Find every line in the items below that contains the string "kern", and copy each of those lines in full.

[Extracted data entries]
###
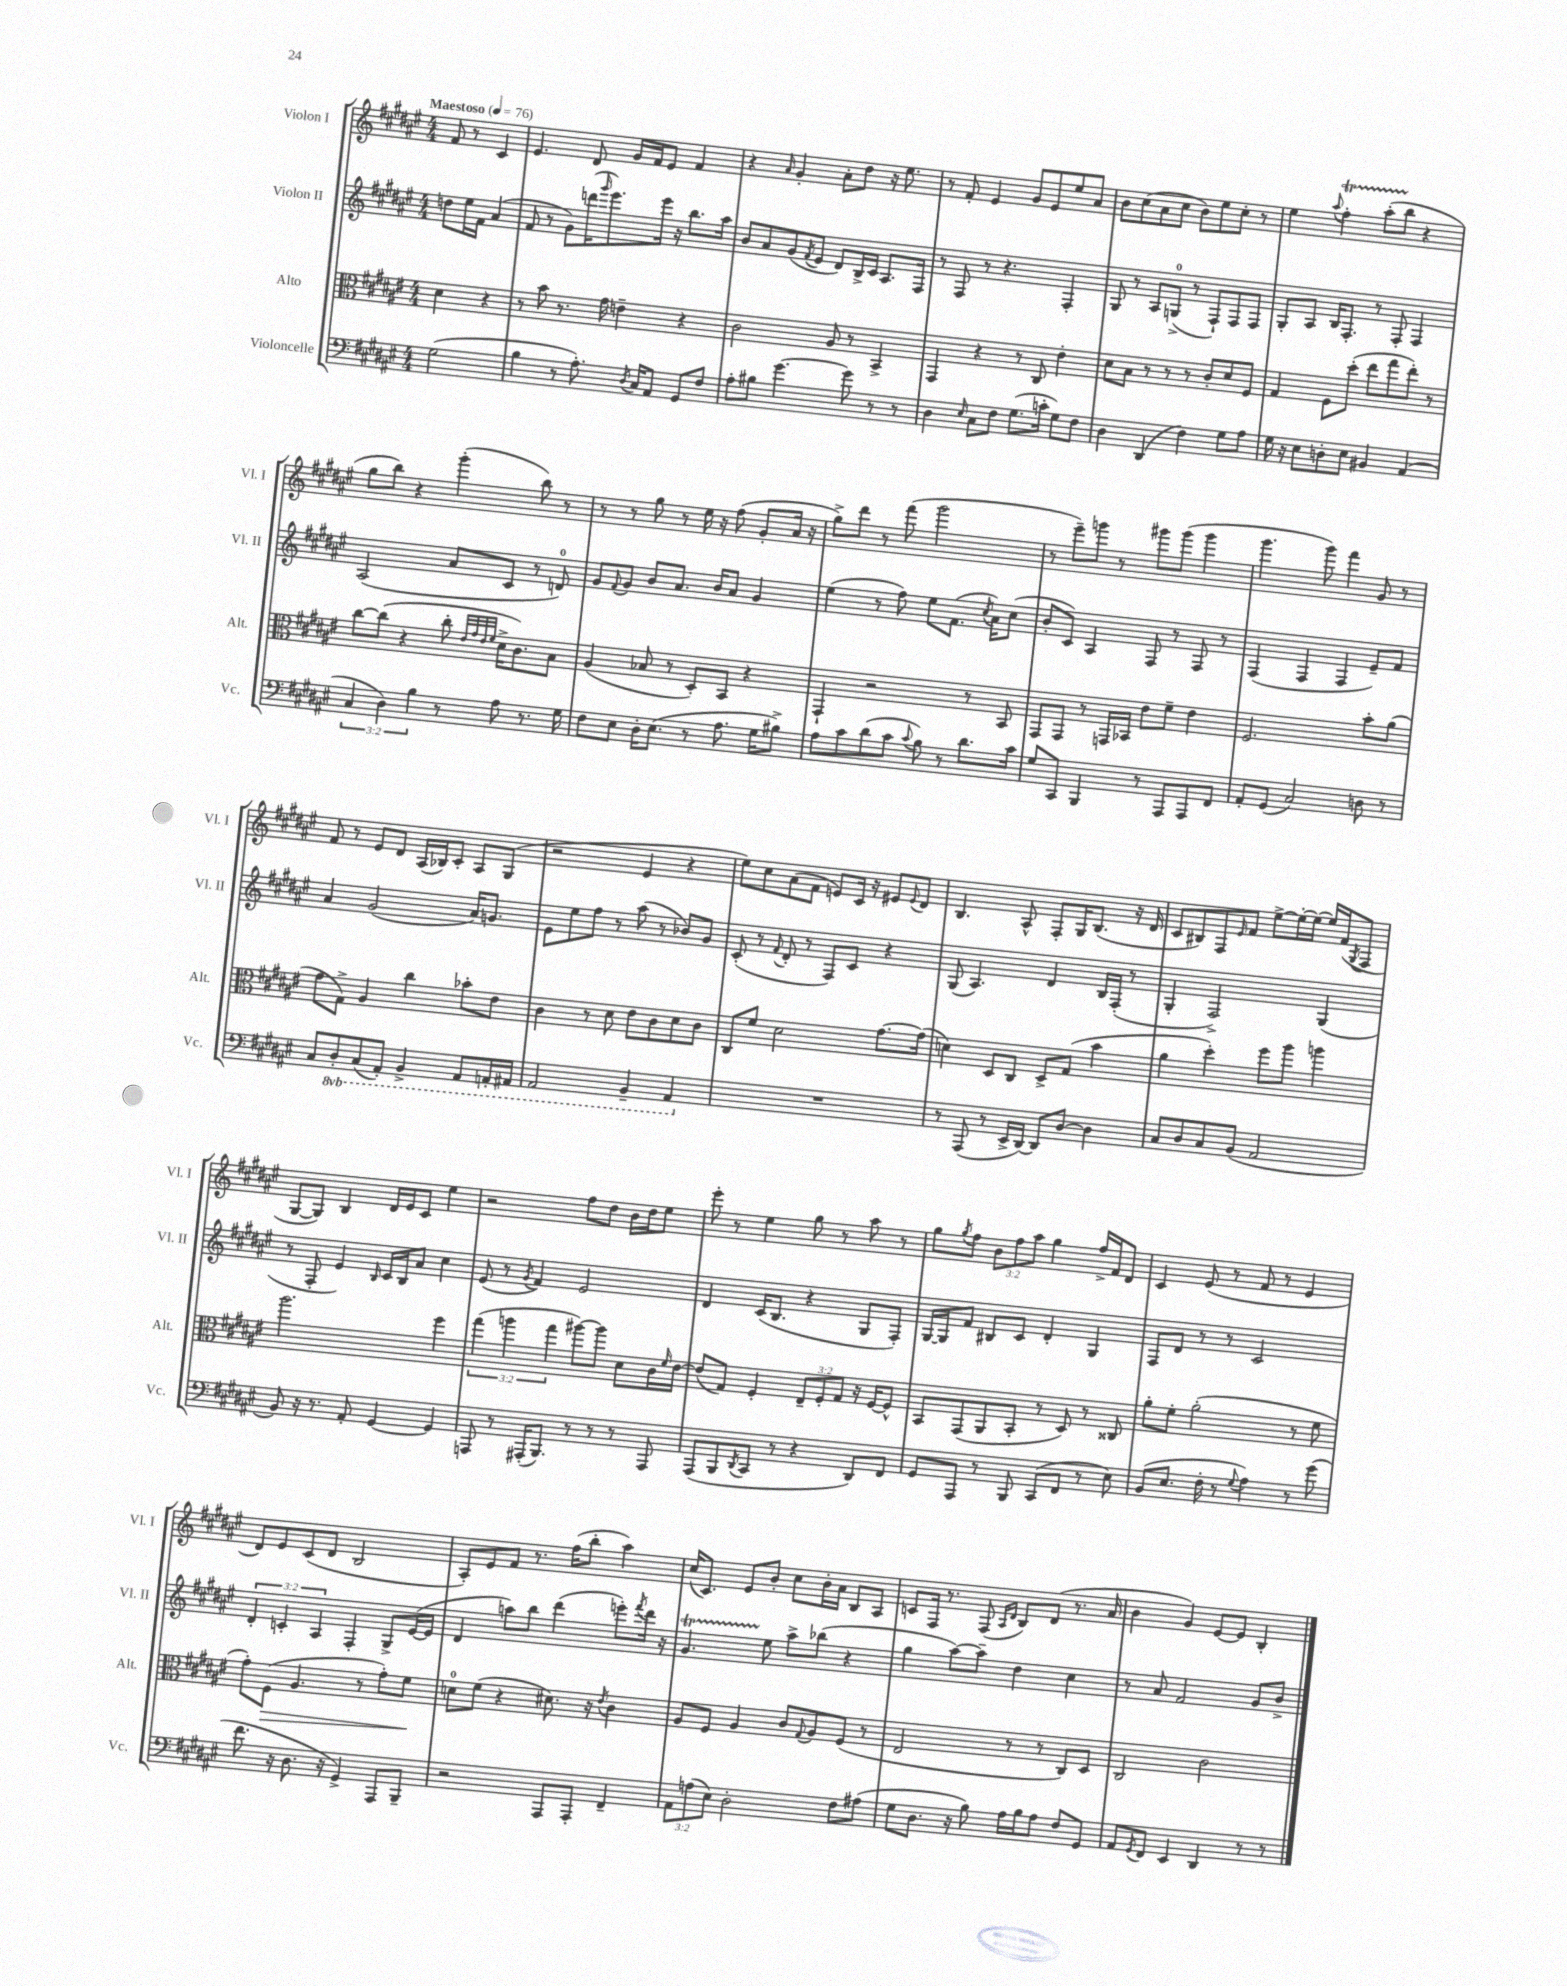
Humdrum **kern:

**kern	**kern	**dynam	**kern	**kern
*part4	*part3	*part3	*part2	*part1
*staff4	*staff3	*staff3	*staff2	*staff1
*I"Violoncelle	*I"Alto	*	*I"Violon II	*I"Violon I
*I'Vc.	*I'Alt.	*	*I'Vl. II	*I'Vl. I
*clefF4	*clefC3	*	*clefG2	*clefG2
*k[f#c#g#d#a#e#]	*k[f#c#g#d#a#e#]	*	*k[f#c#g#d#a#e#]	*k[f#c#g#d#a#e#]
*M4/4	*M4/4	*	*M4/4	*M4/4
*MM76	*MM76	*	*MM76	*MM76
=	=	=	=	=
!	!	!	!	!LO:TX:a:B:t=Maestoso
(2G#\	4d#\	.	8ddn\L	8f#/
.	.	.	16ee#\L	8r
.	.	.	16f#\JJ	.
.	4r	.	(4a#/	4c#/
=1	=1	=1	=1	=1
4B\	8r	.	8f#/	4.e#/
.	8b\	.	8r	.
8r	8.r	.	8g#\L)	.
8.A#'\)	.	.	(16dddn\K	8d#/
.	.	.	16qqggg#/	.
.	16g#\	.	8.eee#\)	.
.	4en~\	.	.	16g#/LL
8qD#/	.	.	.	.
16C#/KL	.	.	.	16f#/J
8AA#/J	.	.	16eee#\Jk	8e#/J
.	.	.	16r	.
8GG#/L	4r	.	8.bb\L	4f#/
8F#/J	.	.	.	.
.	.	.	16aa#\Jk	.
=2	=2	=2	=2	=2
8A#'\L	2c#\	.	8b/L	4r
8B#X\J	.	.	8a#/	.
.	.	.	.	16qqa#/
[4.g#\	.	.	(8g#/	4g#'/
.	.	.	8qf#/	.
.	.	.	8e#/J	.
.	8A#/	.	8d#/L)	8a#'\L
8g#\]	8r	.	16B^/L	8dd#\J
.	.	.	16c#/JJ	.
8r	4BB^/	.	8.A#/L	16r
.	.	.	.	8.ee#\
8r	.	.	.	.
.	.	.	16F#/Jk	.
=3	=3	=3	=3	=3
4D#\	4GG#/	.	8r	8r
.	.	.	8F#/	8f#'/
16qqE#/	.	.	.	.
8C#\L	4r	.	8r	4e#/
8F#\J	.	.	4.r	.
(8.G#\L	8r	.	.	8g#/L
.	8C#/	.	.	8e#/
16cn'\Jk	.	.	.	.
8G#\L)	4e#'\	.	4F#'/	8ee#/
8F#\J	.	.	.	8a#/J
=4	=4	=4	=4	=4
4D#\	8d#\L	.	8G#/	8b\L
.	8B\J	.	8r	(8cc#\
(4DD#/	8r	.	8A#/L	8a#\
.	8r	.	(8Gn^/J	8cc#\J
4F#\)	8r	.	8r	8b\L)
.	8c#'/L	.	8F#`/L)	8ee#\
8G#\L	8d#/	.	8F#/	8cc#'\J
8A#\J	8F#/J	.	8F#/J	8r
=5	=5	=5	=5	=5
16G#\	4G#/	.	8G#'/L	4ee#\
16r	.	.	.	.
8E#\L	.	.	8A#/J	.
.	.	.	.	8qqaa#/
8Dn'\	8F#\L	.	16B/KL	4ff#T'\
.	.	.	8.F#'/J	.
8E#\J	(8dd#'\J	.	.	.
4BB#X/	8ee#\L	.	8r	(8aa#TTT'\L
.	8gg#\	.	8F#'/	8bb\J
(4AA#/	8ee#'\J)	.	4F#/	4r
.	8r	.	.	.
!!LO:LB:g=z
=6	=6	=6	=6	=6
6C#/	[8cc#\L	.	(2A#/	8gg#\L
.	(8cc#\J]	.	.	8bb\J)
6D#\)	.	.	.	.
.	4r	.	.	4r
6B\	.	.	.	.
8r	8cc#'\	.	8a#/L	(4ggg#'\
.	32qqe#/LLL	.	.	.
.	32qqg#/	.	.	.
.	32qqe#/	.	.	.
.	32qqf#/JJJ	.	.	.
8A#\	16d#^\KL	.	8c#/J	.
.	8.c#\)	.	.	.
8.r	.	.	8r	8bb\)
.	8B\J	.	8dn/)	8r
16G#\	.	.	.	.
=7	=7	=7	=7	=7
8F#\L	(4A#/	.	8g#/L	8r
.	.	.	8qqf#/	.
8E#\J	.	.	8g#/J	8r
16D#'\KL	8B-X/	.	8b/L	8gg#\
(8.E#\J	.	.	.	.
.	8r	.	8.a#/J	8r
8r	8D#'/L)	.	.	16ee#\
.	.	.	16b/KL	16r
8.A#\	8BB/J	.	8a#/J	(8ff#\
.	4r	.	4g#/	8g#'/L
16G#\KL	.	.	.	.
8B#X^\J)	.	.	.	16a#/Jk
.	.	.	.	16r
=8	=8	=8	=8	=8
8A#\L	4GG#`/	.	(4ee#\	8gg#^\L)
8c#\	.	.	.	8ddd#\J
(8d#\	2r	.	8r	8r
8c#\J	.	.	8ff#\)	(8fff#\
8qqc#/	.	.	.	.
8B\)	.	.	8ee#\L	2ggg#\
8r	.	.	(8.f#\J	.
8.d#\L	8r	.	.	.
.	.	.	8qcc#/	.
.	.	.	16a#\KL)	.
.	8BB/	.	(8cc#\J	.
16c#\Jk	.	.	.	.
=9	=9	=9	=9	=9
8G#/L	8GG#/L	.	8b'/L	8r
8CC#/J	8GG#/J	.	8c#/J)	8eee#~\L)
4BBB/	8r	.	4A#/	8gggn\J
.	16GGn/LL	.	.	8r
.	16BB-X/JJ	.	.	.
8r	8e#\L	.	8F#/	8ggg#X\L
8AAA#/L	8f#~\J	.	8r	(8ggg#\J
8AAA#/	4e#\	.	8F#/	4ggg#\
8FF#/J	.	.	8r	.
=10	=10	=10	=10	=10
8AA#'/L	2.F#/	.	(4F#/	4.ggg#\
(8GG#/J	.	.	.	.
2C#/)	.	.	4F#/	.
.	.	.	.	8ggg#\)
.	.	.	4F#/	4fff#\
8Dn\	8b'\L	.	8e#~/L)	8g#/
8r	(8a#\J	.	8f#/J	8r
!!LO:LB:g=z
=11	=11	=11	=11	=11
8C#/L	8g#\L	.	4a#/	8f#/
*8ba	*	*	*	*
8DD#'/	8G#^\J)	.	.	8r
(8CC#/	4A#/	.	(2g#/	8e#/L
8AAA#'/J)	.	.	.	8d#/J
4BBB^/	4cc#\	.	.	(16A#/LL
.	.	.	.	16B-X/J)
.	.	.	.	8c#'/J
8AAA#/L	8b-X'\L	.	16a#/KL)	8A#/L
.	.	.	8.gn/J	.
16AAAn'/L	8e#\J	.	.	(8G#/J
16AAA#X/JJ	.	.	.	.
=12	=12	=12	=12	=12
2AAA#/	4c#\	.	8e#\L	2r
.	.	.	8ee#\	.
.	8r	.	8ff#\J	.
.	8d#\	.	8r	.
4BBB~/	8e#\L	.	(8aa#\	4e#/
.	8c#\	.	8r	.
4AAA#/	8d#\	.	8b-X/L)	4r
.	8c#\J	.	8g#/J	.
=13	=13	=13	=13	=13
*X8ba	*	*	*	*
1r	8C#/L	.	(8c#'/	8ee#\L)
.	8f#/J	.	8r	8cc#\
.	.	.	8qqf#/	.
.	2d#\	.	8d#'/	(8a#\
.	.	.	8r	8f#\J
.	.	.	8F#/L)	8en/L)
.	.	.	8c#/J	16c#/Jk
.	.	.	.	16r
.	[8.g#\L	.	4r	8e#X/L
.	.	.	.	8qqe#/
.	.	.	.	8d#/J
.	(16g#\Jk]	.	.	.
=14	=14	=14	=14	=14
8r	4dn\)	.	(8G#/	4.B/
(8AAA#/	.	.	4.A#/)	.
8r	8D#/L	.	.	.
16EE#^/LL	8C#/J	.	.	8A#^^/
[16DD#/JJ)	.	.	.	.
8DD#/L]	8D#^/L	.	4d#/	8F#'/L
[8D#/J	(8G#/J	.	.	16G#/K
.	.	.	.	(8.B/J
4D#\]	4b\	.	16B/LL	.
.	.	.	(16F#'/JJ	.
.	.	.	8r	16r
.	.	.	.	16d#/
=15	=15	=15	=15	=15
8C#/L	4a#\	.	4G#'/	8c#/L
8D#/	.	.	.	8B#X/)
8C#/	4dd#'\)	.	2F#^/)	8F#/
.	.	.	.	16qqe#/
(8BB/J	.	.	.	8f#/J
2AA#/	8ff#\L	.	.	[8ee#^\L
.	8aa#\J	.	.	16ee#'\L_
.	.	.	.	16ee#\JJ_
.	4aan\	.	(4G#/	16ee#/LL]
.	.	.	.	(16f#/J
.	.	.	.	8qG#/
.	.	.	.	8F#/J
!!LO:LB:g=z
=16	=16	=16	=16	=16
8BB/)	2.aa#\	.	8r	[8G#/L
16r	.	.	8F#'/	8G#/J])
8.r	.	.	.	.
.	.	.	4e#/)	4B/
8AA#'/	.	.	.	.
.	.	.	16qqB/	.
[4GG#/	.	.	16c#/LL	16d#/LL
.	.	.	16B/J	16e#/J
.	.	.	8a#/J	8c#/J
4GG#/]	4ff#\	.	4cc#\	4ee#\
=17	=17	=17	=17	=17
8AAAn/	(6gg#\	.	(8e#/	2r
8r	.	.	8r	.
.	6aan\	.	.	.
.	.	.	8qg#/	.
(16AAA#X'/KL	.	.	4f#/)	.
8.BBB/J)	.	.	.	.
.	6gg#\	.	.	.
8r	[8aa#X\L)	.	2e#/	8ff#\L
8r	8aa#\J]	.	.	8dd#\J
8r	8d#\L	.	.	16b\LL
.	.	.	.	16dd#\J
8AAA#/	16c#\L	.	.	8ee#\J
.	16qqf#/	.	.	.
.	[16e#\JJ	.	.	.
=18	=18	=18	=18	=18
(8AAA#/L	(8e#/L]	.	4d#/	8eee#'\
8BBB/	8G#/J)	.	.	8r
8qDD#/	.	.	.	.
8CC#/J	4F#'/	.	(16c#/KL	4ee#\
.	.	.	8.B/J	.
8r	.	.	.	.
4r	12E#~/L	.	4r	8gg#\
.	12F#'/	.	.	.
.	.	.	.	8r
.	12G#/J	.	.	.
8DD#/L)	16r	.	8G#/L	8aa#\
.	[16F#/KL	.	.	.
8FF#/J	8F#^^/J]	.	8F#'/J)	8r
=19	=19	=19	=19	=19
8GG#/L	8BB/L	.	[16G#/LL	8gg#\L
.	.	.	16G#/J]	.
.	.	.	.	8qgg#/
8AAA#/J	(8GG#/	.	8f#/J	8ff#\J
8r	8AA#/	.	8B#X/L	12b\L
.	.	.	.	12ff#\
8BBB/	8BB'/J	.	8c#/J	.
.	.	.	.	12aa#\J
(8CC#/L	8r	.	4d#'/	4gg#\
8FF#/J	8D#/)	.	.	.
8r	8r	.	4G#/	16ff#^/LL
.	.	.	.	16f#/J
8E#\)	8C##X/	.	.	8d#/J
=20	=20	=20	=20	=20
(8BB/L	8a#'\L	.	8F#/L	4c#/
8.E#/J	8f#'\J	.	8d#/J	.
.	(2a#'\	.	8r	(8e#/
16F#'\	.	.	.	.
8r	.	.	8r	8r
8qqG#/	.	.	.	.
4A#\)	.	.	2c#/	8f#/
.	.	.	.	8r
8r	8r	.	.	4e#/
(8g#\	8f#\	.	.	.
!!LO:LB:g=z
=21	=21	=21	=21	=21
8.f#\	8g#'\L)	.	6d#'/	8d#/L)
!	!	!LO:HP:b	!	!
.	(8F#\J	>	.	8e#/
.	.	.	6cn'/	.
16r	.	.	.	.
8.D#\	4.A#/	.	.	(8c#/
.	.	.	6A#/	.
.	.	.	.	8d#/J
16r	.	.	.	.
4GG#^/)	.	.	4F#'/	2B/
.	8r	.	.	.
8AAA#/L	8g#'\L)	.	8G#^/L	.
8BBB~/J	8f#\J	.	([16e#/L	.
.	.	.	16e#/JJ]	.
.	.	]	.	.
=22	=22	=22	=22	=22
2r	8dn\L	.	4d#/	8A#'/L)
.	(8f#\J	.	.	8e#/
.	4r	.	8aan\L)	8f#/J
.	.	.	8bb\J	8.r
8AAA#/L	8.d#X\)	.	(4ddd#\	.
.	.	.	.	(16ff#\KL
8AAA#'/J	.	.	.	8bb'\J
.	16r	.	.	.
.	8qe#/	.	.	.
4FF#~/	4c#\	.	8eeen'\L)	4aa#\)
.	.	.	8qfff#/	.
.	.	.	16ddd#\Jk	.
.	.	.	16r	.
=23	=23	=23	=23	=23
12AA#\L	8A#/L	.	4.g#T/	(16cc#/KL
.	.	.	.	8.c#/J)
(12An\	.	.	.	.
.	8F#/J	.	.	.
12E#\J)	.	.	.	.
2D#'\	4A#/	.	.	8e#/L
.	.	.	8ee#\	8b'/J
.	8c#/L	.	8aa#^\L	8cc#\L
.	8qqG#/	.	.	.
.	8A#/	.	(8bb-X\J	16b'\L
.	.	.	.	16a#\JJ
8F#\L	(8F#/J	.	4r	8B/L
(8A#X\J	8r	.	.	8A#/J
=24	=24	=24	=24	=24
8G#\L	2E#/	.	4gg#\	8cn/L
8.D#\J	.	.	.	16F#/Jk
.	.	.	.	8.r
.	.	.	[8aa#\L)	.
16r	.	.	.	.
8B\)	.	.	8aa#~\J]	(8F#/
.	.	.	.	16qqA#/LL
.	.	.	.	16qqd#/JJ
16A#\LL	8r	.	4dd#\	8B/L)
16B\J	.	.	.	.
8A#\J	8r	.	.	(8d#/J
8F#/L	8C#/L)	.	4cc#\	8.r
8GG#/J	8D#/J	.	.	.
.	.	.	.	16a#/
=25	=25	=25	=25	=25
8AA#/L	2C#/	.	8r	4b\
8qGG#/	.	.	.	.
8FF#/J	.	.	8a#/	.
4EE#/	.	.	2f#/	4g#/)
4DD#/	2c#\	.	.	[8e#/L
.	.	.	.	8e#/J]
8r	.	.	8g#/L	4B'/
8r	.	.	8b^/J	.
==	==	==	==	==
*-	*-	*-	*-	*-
###
• Exercise solution:
Humdrum **kern:
**kern	**kern	**dynam	**kern	**kern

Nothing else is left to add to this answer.